- Opening Delimiter -

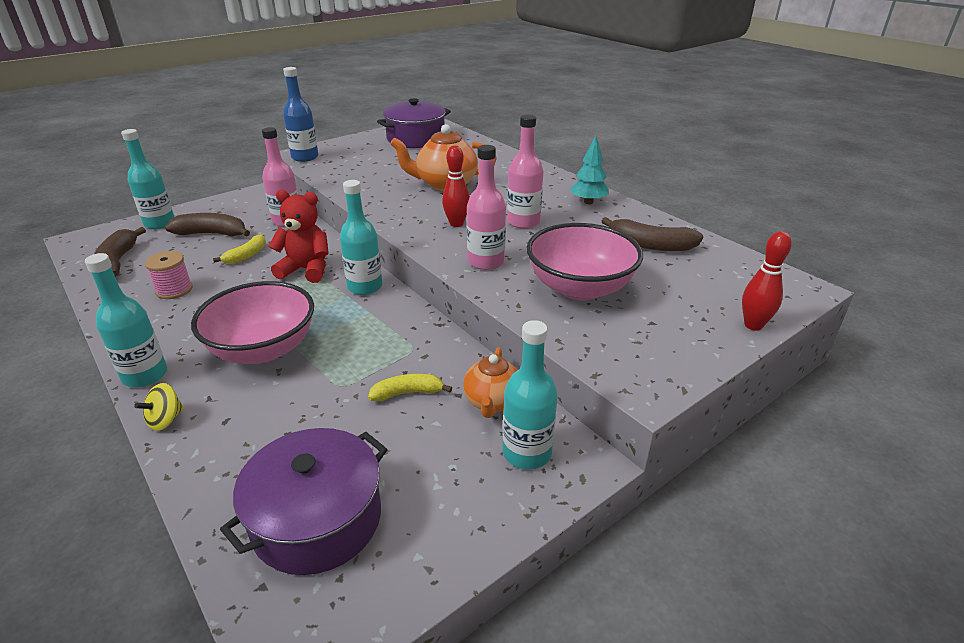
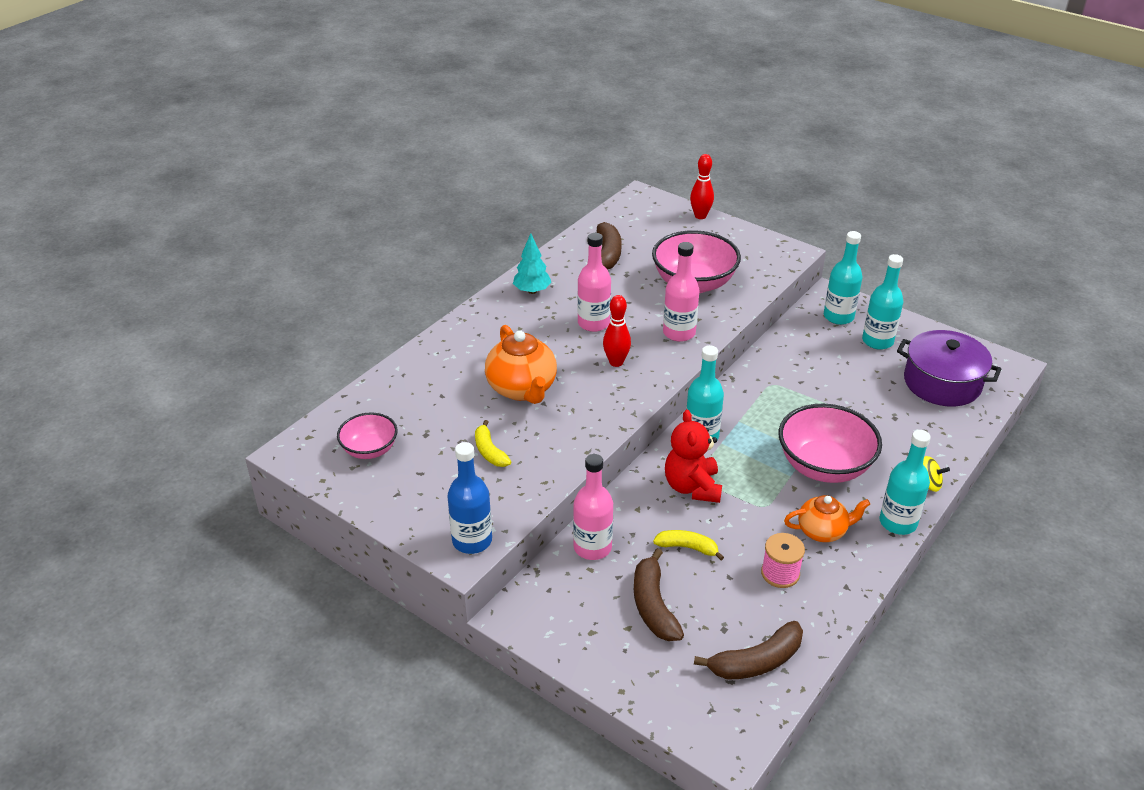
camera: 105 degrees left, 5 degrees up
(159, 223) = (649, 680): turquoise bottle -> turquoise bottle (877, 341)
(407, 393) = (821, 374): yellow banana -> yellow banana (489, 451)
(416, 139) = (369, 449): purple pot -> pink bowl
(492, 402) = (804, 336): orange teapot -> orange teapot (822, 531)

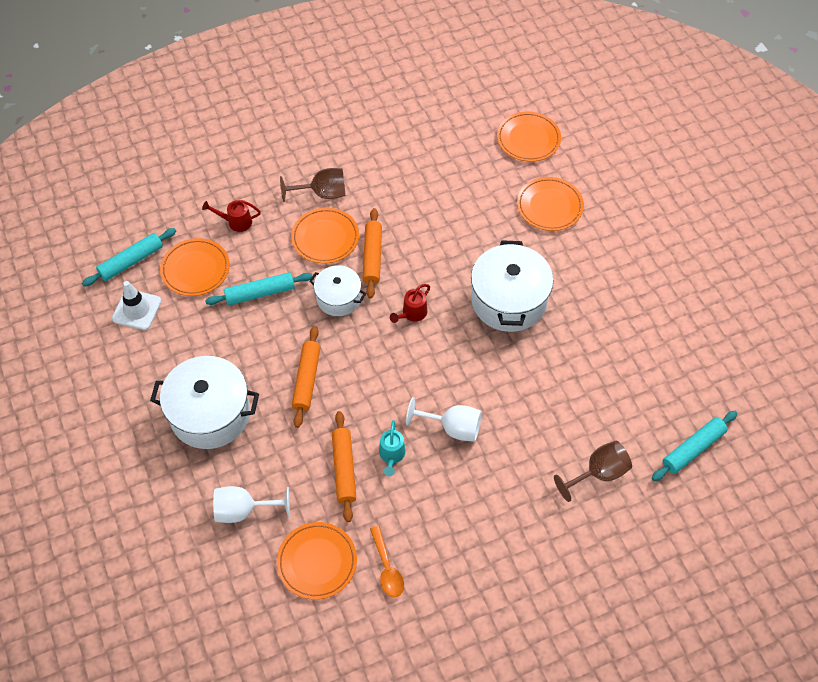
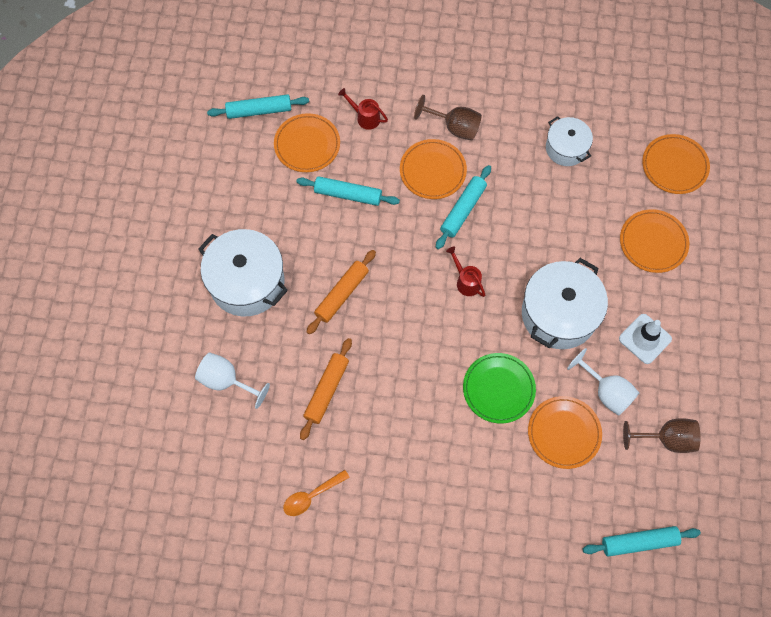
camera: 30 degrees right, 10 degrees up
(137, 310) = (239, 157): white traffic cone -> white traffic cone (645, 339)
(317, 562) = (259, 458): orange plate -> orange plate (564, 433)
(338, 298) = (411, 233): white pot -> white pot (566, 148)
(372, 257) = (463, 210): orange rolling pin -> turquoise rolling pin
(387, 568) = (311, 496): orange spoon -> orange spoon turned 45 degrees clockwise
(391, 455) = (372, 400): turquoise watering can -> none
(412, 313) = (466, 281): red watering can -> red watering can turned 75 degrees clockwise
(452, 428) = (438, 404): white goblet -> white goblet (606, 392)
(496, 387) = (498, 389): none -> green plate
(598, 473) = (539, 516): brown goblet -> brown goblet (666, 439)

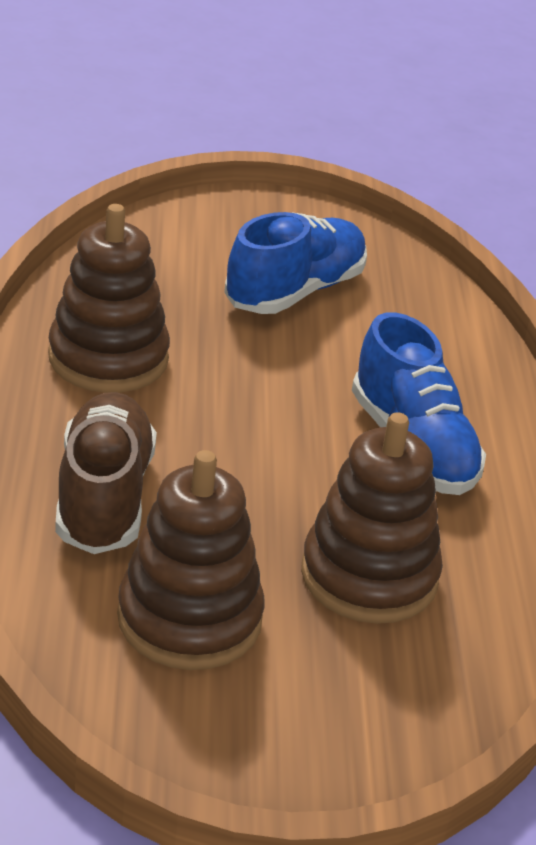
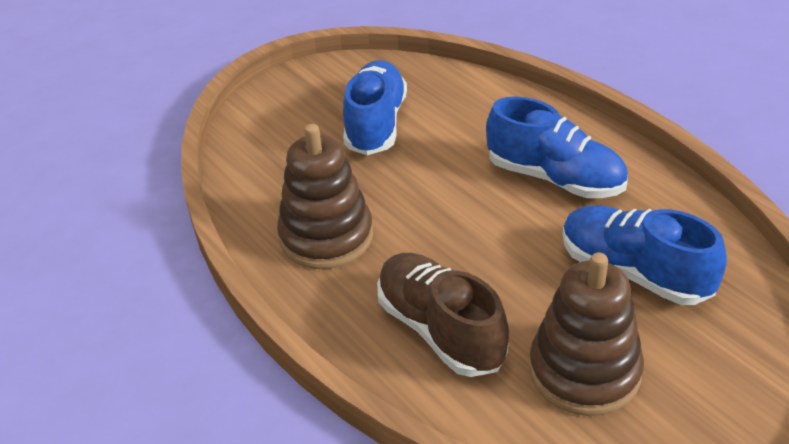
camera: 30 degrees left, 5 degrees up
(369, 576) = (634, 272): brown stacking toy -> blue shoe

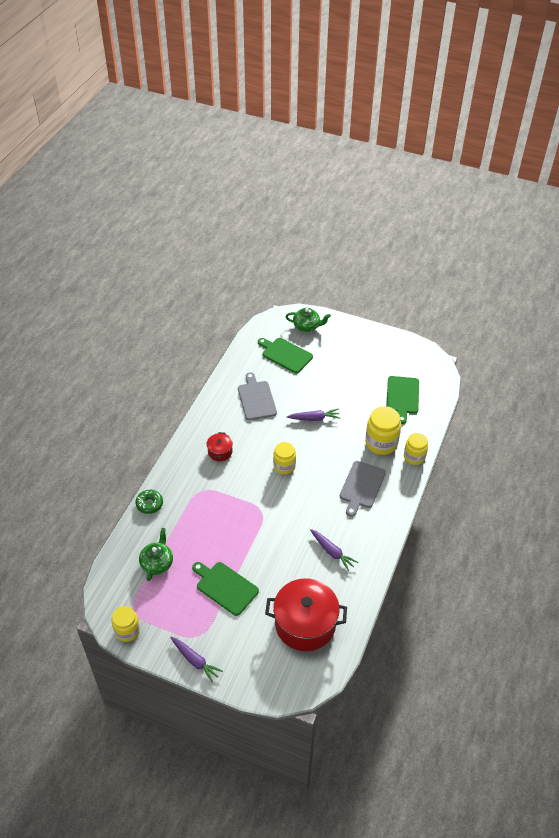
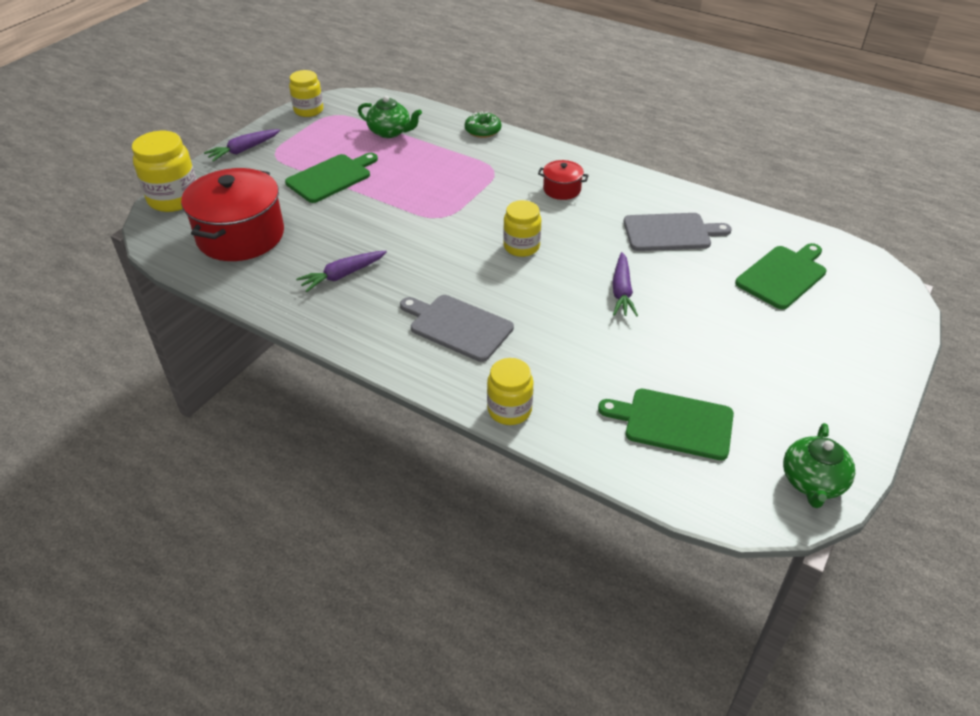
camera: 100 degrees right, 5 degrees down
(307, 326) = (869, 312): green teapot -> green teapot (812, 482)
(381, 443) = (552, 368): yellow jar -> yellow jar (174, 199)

- Closing Delimiter -

Would you mind repeating the records above exactly, without the pictures?

camera: 105 degrees left, 5 degrees up
(159, 223) = (649, 680): turquoise bottle -> turquoise bottle (877, 341)
(407, 393) = (821, 374): yellow banana -> yellow banana (489, 451)
(416, 139) = (369, 449): purple pot -> pink bowl
(492, 402) = (804, 336): orange teapot -> orange teapot (822, 531)

camera: 30 degrees right, 10 degrees up
(137, 310) = (239, 157): white traffic cone -> white traffic cone (645, 339)
(317, 562) = (259, 458): orange plate -> orange plate (564, 433)
(338, 298) = (411, 233): white pot -> white pot (566, 148)
(372, 257) = (463, 210): orange rolling pin -> turquoise rolling pin
(387, 568) = (311, 496): orange spoon -> orange spoon turned 45 degrees clockwise
(391, 455) = (372, 400): turquoise watering can -> none
(412, 313) = (466, 281): red watering can -> red watering can turned 75 degrees clockwise
(452, 428) = (438, 404): white goblet -> white goblet (606, 392)
(496, 387) = (498, 389): none -> green plate
(598, 473) = (539, 516): brown goblet -> brown goblet (666, 439)

camera: 30 degrees left, 5 degrees up
(369, 576) = (634, 272): brown stacking toy -> blue shoe

camera: 100 degrees right, 5 degrees down
(307, 326) = (869, 312): green teapot -> green teapot (812, 482)
(381, 443) = (552, 368): yellow jar -> yellow jar (174, 199)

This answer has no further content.